* Records provided
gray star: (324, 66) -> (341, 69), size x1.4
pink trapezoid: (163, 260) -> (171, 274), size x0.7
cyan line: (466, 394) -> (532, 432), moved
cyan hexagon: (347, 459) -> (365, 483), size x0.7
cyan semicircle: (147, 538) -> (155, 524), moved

==

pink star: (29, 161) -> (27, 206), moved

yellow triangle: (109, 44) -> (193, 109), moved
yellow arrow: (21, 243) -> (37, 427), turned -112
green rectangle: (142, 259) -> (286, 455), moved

* What is required
Go through the entries above and report each line with the string "cyan" in it.

* Solution for this exercise
cyan line: (466, 394) -> (532, 432), moved
cyan hexagon: (347, 459) -> (365, 483), size x0.7
cyan semicircle: (147, 538) -> (155, 524), moved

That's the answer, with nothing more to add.